SHORT EXERCISE:
Please recast the lines from the start up to and including the line with "brown star at (80, 62): moved 3 px up" as a Markdown table with the columns Row and Line, leaving out any blank lines.

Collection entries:
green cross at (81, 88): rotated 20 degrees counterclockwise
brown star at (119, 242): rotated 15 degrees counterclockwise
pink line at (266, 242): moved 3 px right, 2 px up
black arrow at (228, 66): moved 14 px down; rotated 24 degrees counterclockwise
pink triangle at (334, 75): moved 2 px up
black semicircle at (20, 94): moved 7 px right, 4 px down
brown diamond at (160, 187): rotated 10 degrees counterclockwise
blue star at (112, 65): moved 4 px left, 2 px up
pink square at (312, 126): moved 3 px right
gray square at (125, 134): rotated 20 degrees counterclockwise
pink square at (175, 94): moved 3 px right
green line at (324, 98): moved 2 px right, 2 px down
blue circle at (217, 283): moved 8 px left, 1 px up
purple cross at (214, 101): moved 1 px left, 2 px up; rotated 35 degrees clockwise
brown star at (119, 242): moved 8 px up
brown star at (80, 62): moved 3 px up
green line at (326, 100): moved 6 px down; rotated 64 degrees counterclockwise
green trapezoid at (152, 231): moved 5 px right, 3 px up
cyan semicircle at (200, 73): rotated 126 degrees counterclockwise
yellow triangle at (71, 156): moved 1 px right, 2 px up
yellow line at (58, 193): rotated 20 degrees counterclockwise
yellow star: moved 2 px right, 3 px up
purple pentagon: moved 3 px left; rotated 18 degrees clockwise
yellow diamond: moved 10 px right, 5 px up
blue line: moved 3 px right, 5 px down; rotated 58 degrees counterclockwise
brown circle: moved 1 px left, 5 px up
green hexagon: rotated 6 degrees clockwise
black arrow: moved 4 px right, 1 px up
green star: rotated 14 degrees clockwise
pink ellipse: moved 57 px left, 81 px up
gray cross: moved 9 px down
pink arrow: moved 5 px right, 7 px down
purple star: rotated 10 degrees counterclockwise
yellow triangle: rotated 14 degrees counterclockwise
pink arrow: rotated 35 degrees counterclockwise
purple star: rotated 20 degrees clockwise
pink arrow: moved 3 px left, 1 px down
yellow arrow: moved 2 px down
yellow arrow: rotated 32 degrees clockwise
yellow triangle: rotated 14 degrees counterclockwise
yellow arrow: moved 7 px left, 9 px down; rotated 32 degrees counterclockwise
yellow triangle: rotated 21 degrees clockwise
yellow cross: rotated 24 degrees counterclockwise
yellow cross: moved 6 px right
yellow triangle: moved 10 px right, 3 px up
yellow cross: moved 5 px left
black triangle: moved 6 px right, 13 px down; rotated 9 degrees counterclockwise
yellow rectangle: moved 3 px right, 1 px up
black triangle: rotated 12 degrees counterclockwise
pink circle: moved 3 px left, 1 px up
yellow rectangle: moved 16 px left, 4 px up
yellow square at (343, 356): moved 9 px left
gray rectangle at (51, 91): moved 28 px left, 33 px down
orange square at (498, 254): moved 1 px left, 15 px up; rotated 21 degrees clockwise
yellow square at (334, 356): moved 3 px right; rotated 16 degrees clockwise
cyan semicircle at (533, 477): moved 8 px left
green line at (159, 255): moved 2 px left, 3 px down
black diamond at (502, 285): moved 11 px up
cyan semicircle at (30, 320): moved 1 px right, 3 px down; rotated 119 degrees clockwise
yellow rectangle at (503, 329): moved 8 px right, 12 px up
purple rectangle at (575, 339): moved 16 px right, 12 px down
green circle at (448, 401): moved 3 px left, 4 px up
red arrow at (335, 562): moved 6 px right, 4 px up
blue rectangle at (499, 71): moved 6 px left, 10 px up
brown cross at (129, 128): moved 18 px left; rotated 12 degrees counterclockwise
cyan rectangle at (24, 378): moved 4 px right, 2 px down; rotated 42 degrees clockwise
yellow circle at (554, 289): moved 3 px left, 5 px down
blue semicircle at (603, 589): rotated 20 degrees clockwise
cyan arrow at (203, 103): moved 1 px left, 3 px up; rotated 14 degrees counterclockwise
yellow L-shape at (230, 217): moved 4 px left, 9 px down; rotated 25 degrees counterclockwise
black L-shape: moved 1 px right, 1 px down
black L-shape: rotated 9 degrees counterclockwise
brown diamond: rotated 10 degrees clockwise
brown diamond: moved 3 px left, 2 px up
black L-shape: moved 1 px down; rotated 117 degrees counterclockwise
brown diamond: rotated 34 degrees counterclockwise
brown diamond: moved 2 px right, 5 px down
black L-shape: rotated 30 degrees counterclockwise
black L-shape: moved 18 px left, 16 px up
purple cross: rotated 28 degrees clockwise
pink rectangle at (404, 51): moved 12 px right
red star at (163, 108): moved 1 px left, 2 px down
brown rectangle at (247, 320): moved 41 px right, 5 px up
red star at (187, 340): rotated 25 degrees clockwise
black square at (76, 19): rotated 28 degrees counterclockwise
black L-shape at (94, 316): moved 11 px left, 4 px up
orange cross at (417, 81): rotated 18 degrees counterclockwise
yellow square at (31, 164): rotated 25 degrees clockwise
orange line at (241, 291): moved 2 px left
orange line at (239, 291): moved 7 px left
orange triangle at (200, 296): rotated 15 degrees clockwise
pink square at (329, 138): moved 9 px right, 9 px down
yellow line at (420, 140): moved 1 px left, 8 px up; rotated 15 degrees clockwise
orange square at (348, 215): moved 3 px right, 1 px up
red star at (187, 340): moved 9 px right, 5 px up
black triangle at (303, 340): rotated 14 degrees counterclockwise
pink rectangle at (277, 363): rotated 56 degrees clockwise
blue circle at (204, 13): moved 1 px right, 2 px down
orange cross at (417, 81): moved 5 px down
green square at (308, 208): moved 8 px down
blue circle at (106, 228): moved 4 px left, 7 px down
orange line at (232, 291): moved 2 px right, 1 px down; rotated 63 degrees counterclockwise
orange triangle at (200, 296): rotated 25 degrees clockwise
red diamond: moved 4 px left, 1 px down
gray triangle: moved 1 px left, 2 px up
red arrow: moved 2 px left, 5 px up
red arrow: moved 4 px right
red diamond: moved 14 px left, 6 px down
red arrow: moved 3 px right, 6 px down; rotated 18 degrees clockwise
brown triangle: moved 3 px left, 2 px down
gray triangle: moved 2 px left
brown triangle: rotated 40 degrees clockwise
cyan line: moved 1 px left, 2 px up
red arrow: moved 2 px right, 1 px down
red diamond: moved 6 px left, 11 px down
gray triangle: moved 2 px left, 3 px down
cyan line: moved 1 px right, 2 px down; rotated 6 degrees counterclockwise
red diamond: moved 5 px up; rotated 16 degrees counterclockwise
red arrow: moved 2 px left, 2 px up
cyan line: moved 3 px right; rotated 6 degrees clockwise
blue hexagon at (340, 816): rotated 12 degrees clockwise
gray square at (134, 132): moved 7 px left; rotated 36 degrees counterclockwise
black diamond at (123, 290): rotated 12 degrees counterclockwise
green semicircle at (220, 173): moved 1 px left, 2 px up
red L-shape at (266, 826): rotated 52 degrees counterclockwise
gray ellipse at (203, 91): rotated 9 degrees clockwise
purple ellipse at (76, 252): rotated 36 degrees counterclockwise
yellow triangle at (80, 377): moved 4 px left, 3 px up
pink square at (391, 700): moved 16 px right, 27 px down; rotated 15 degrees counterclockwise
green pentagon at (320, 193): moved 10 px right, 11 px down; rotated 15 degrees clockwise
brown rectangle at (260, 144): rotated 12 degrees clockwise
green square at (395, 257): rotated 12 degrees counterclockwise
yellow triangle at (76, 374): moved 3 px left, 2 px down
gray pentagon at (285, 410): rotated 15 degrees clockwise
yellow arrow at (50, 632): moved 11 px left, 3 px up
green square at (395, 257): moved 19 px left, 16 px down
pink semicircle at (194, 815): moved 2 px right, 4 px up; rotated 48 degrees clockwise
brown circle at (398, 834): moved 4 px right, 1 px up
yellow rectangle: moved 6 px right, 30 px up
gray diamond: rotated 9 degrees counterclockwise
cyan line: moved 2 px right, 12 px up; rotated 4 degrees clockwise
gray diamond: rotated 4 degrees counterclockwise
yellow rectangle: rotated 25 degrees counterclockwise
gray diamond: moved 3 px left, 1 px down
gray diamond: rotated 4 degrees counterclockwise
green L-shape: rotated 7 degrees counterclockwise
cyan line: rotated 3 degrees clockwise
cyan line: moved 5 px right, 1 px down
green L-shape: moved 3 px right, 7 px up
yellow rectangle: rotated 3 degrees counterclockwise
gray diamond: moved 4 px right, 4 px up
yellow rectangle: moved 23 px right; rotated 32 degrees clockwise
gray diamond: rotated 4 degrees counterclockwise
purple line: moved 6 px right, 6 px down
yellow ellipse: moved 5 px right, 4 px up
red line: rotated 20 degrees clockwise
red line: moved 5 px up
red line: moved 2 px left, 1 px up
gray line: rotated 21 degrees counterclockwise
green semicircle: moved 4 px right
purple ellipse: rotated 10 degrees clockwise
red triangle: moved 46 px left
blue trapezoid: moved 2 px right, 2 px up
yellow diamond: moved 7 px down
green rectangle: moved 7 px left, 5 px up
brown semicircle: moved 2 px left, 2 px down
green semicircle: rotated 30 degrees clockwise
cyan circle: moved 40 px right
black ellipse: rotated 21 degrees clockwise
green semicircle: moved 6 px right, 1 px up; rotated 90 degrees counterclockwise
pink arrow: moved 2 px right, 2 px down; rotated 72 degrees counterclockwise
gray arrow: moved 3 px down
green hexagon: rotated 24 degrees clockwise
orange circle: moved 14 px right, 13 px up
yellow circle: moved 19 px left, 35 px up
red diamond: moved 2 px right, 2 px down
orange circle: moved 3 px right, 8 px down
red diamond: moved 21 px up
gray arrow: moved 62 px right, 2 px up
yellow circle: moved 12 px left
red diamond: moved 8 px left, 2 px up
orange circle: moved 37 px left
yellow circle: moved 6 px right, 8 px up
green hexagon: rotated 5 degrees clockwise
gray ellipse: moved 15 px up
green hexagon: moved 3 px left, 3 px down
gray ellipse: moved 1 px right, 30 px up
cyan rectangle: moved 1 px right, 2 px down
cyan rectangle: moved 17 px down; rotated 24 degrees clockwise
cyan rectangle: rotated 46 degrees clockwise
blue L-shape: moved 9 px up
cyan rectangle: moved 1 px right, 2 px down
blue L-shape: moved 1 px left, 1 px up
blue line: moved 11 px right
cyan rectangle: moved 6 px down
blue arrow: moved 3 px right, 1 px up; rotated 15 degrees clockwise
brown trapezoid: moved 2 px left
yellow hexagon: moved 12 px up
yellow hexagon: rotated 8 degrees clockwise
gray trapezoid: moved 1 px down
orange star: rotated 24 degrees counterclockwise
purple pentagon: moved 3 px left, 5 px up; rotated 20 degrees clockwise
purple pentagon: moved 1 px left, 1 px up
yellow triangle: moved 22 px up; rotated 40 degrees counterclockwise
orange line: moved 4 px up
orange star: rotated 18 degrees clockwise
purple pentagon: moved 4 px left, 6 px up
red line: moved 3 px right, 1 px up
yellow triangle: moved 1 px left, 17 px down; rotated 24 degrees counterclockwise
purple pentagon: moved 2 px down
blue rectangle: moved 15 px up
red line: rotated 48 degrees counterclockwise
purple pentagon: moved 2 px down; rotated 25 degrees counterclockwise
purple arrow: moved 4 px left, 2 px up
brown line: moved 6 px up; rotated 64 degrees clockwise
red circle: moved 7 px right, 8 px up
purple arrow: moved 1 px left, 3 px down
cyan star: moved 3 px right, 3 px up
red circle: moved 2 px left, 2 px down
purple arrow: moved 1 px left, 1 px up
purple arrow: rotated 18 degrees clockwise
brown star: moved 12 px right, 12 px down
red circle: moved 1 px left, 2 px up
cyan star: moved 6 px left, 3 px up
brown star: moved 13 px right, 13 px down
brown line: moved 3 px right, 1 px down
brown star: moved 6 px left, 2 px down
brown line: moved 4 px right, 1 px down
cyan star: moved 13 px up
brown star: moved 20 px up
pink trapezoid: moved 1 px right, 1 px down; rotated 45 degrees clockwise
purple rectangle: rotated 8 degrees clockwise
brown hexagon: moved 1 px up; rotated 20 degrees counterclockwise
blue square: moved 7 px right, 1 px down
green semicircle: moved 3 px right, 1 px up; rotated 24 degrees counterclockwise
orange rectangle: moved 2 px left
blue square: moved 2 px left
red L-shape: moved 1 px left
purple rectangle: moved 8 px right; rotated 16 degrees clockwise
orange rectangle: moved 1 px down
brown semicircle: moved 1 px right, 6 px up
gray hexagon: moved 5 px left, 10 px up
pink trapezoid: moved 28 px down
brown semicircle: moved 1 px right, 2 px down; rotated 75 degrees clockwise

RESULT FOR THIS EXERCISE:
| Row | Line |
|---|---|
| 1 | green cross at (81, 88): rotated 20 degrees counterclockwise |
| 2 | brown star at (119, 242): rotated 15 degrees counterclockwise |
| 3 | pink line at (266, 242): moved 3 px right, 2 px up |
| 4 | black arrow at (228, 66): moved 14 px down; rotated 24 degrees counterclockwise |
| 5 | pink triangle at (334, 75): moved 2 px up |
| 6 | black semicircle at (20, 94): moved 7 px right, 4 px down |
| 7 | brown diamond at (160, 187): rotated 10 degrees counterclockwise |
| 8 | blue star at (112, 65): moved 4 px left, 2 px up |
| 9 | pink square at (312, 126): moved 3 px right |
| 10 | gray square at (125, 134): rotated 20 degrees counterclockwise |
| 11 | pink square at (175, 94): moved 3 px right |
| 12 | green line at (324, 98): moved 2 px right, 2 px down |
| 13 | blue circle at (217, 283): moved 8 px left, 1 px up |
| 14 | purple cross at (214, 101): moved 1 px left, 2 px up; rotated 35 degrees clockwise |
| 15 | brown star at (119, 242): moved 8 px up |
| 16 | brown star at (80, 62): moved 3 px up |